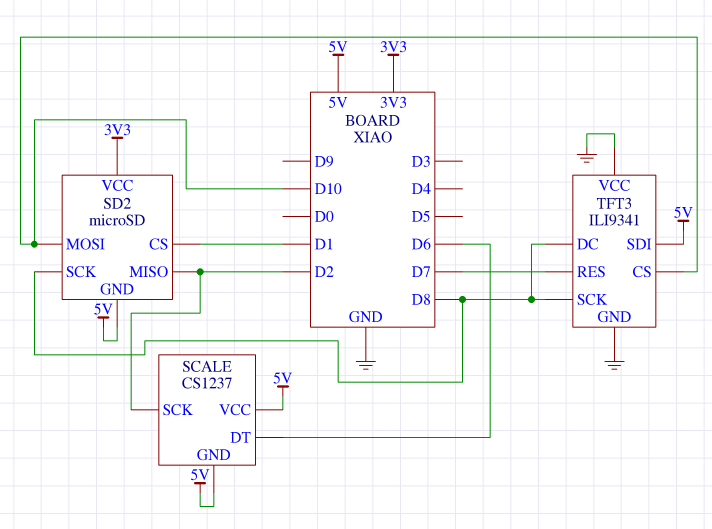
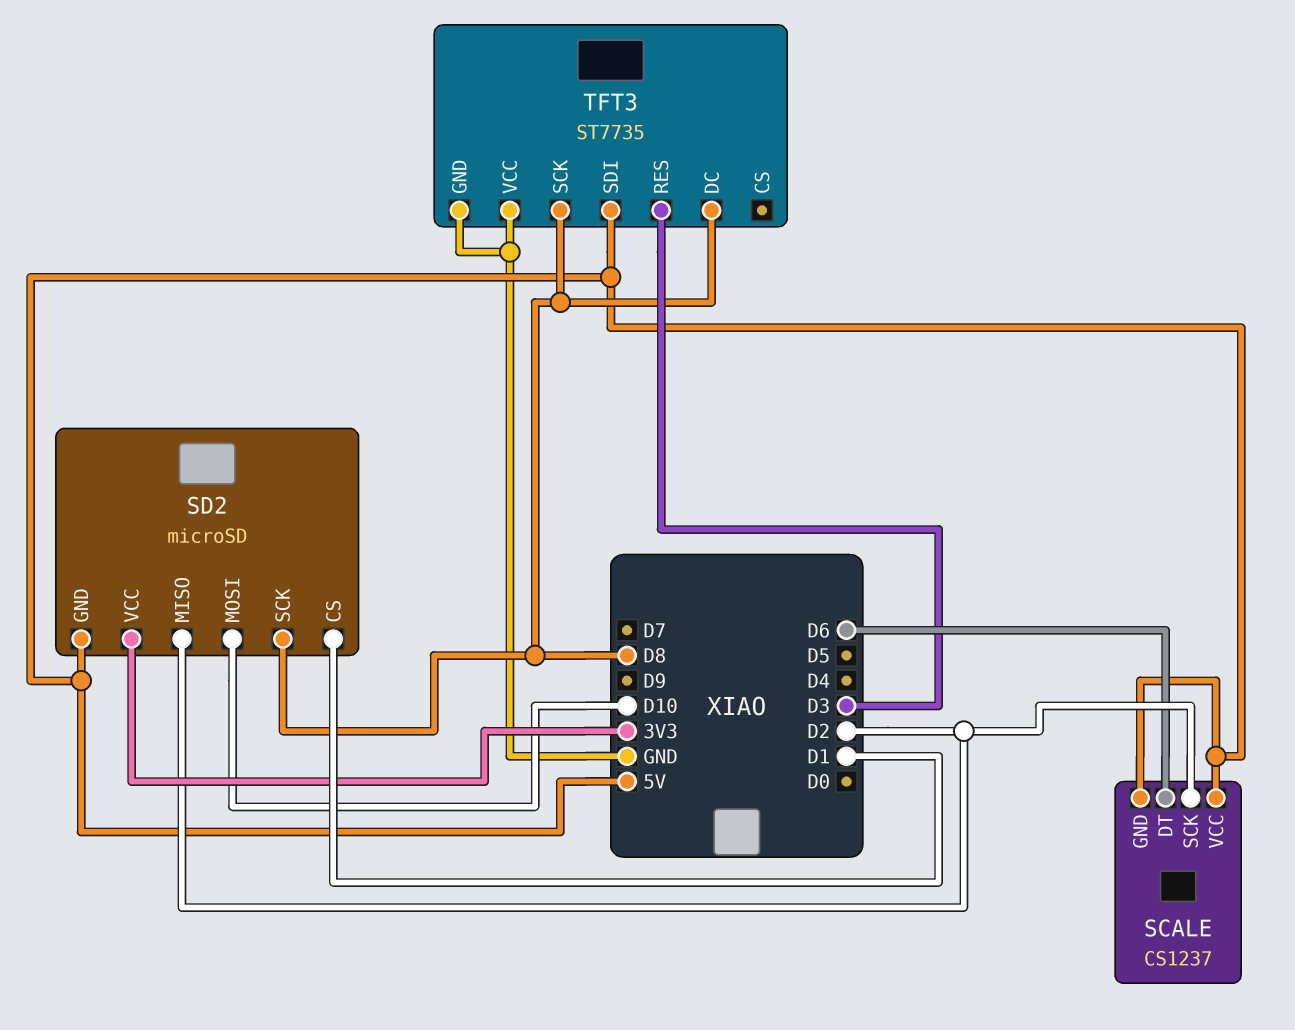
TFT3: ILI9341 -> ST7735
TFT3 pin CS: D10 -> none
TFT3 pin RES: D7 -> D3

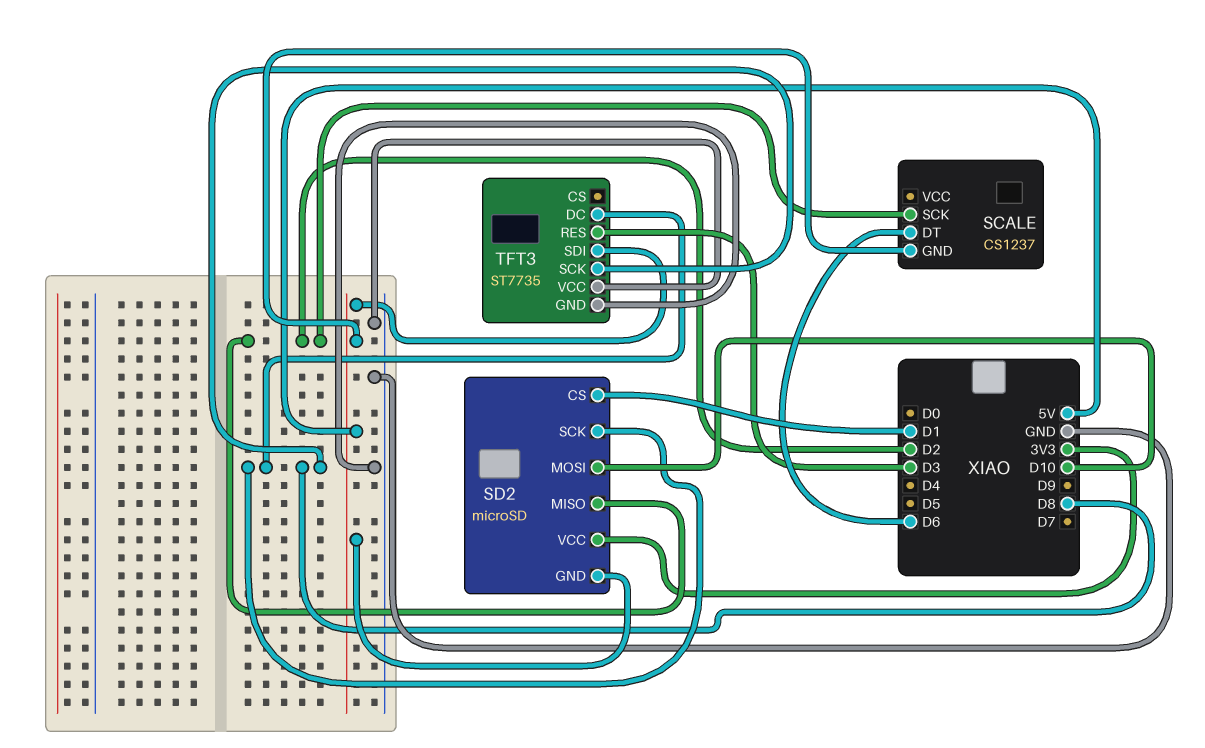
SCALE pin VCC: 5V -> none

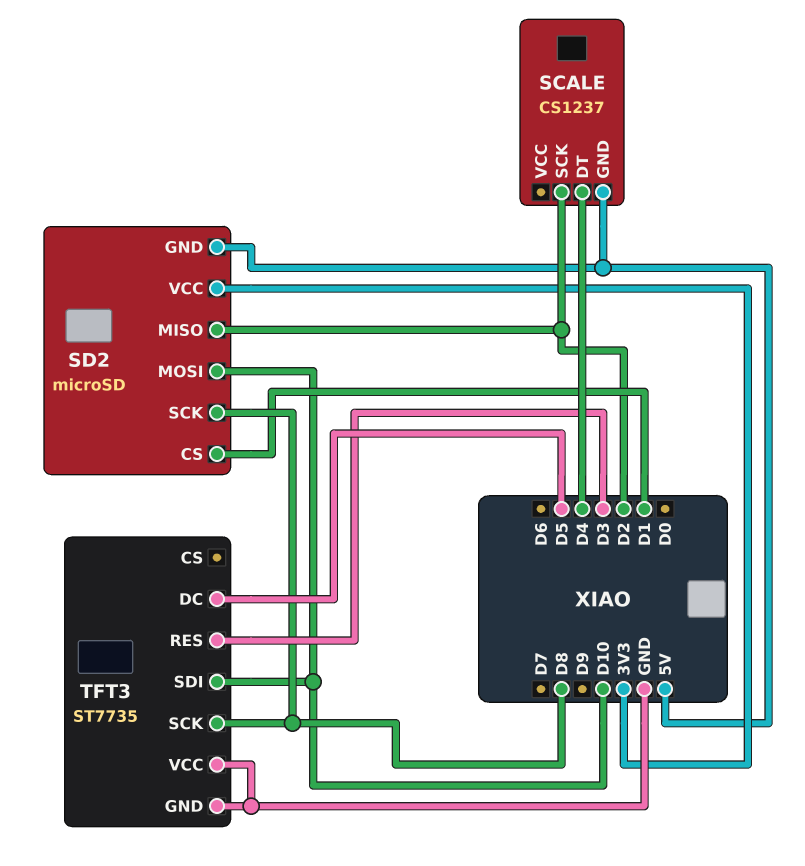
SCALE pin DT: D6 -> D4
TFT3 pin DC: D8 -> D5
TFT3 pin SDI: 5V -> D10

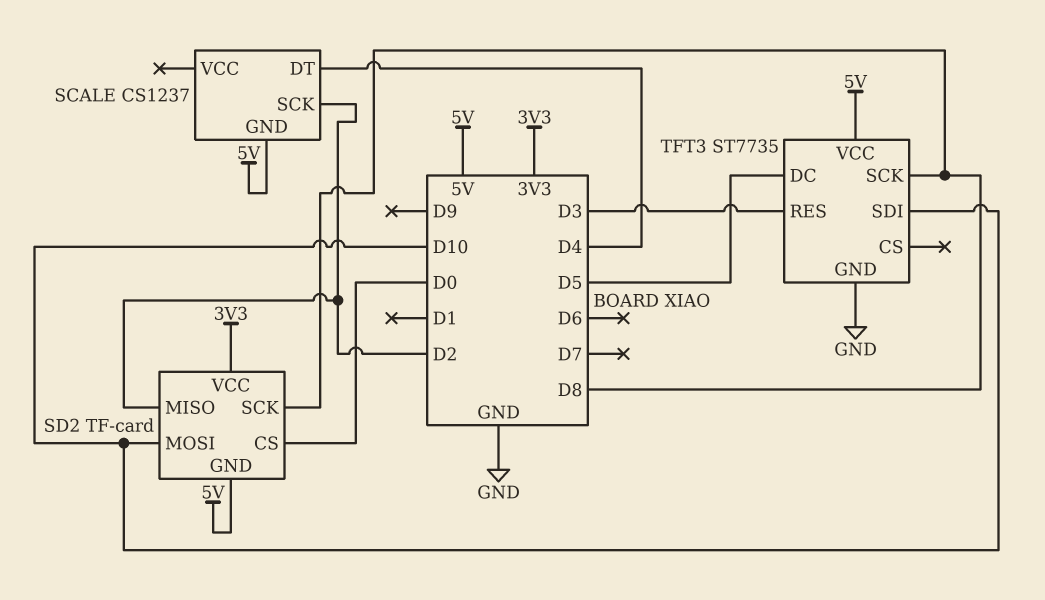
SD2: microSD -> TF-card
SD2 pin CS: D1 -> D0
TFT3 pin VCC: GND -> 5V

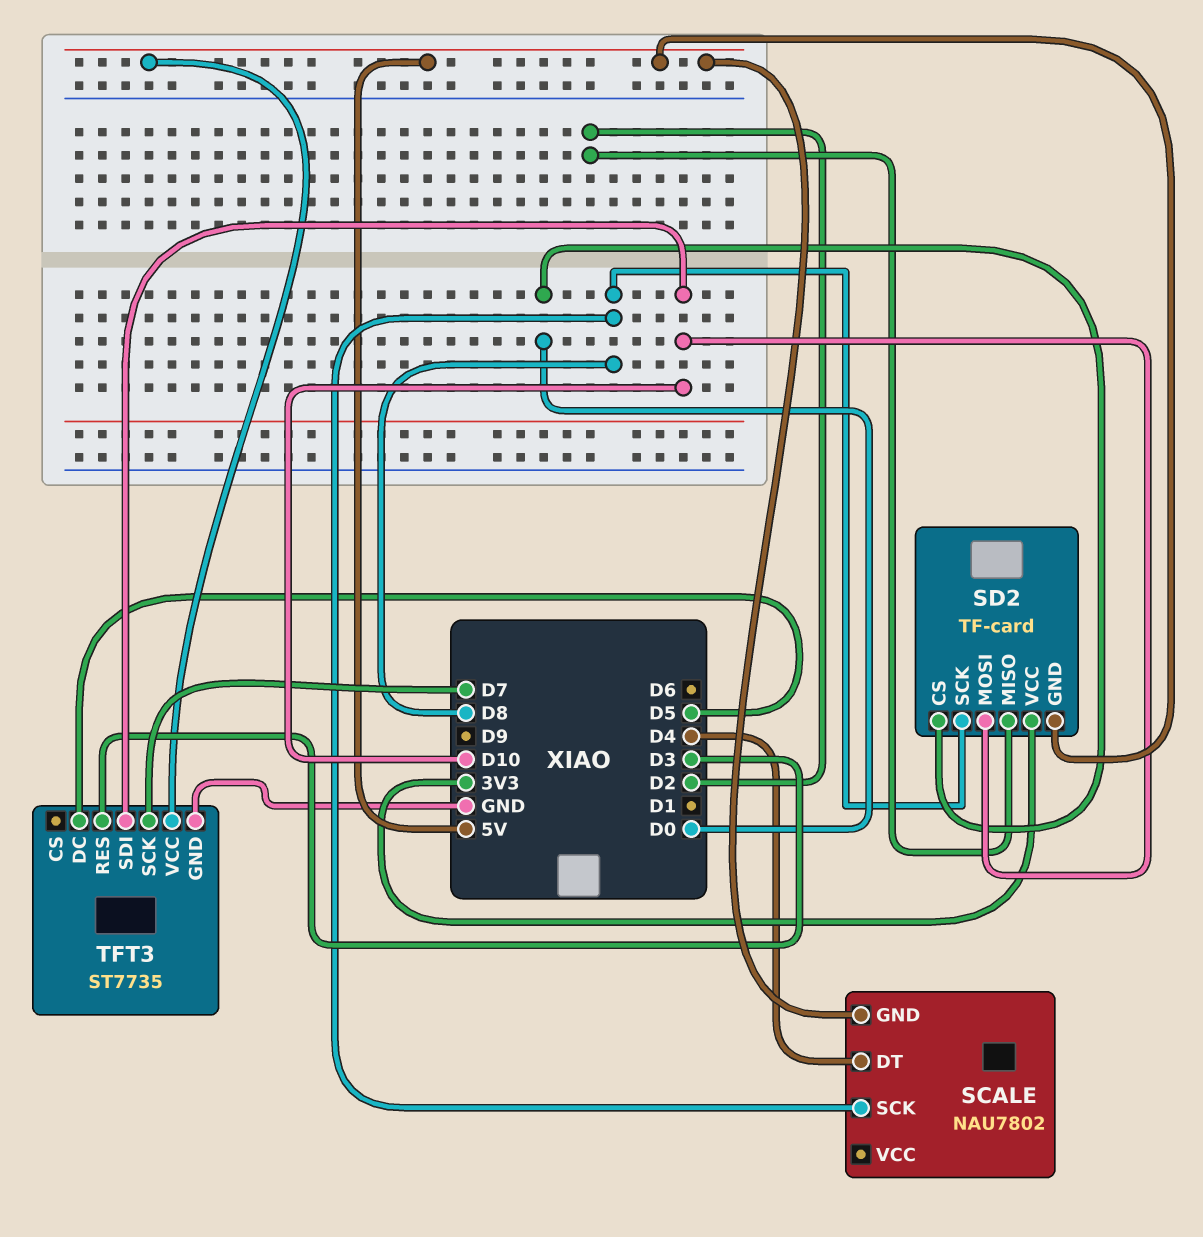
SCALE: CS1237 -> NAU7802
SCALE pin SCK: D2 -> D8
TFT3 pin SCK: D8 -> D7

※ ※ ※

Word for word, retype the lines from the one with "SCALE pin DT: D6 -> D4" through the final line of the data, both included. No pictures belong in the copy.

• Solution to the exercise
SCALE pin DT: D6 -> D4
TFT3 pin DC: D8 -> D5
TFT3 pin SDI: 5V -> D10

SD2: microSD -> TF-card
SD2 pin CS: D1 -> D0
TFT3 pin VCC: GND -> 5V

SCALE: CS1237 -> NAU7802
SCALE pin SCK: D2 -> D8
TFT3 pin SCK: D8 -> D7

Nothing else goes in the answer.